___ TASK DATA

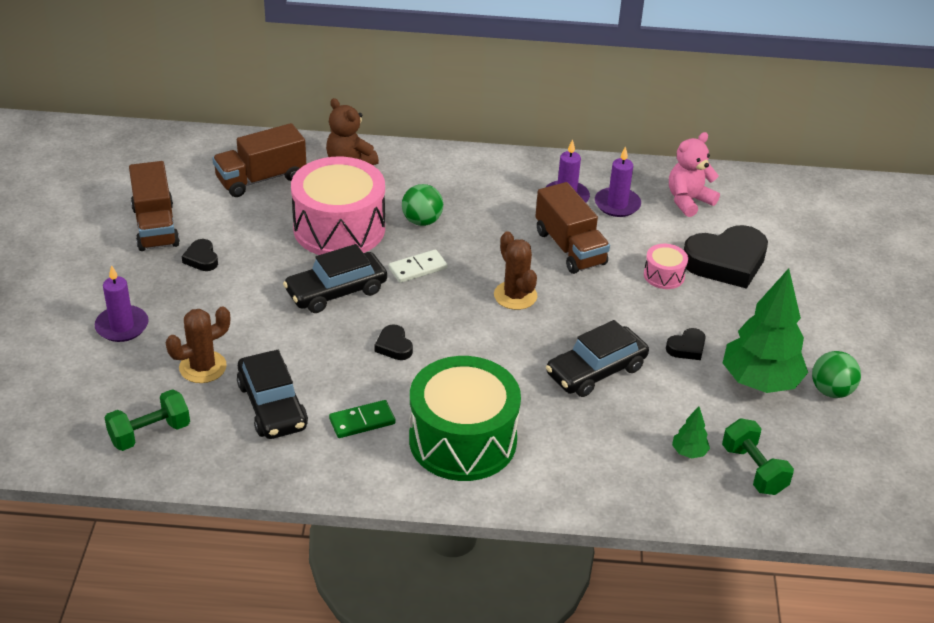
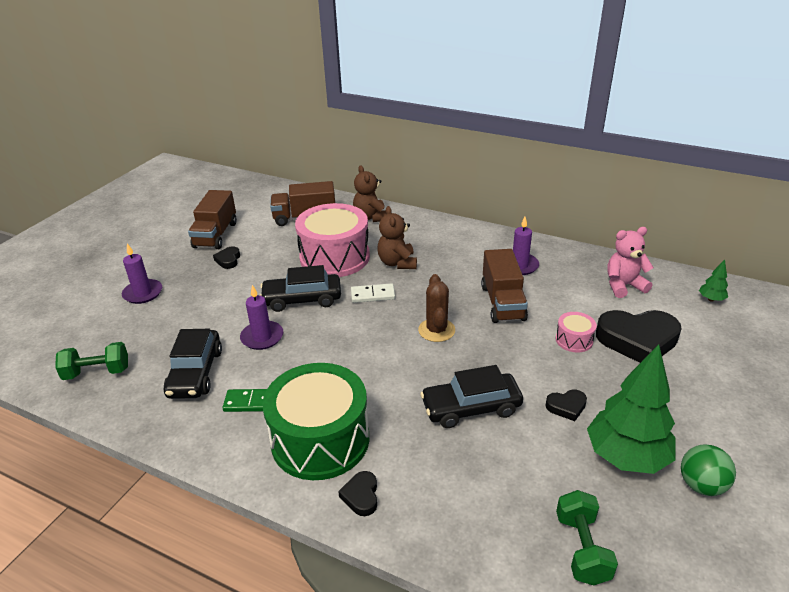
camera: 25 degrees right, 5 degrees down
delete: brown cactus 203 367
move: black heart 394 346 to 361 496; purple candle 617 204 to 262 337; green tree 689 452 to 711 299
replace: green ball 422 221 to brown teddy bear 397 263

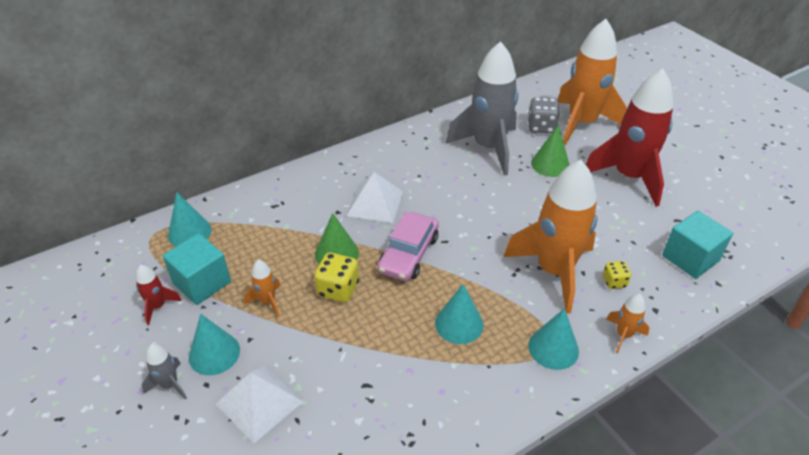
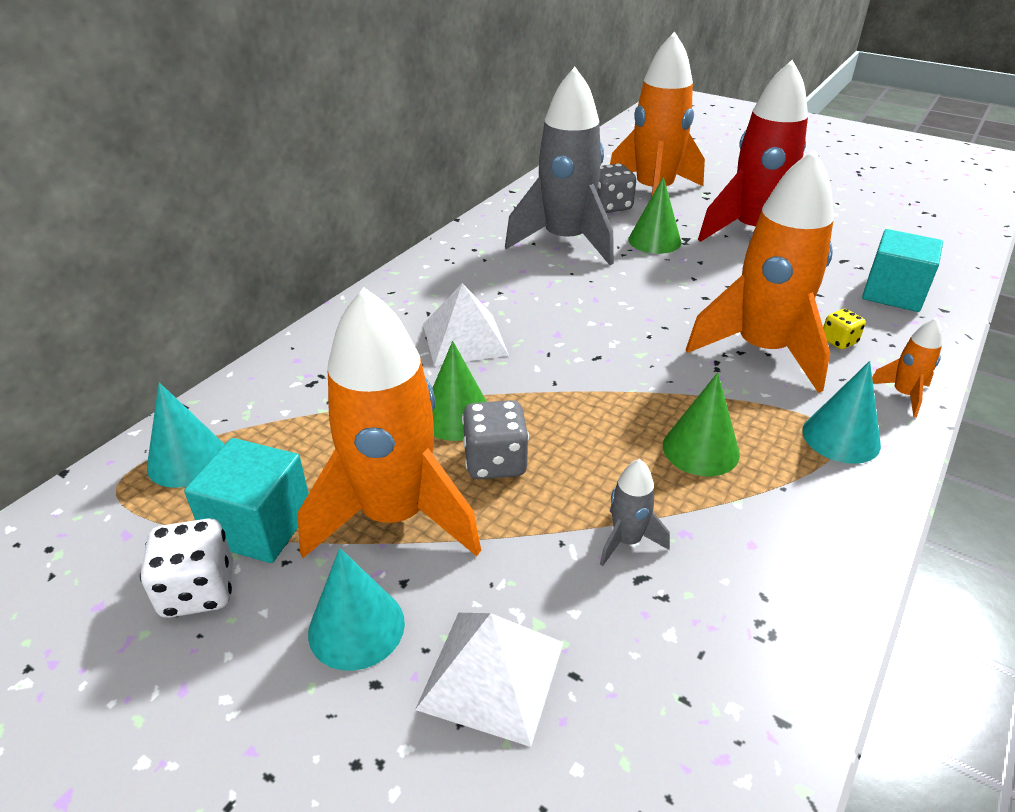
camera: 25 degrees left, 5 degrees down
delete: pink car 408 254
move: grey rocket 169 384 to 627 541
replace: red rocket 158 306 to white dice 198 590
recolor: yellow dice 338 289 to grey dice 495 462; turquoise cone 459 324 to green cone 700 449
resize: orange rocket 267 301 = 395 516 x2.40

______

WORK TO BE COMPLETED :: After removing each picture, print the entries above exactly as they were.

REPLY TO THE TASK ::
camera: 25 degrees right, 5 degrees down
delete: brown cactus 203 367
move: black heart 394 346 to 361 496; purple candle 617 204 to 262 337; green tree 689 452 to 711 299
replace: green ball 422 221 to brown teddy bear 397 263

camera: 25 degrees left, 5 degrees down
delete: pink car 408 254
move: grey rocket 169 384 to 627 541
replace: red rocket 158 306 to white dice 198 590
recolor: yellow dice 338 289 to grey dice 495 462; turquoise cone 459 324 to green cone 700 449
resize: orange rocket 267 301 = 395 516 x2.40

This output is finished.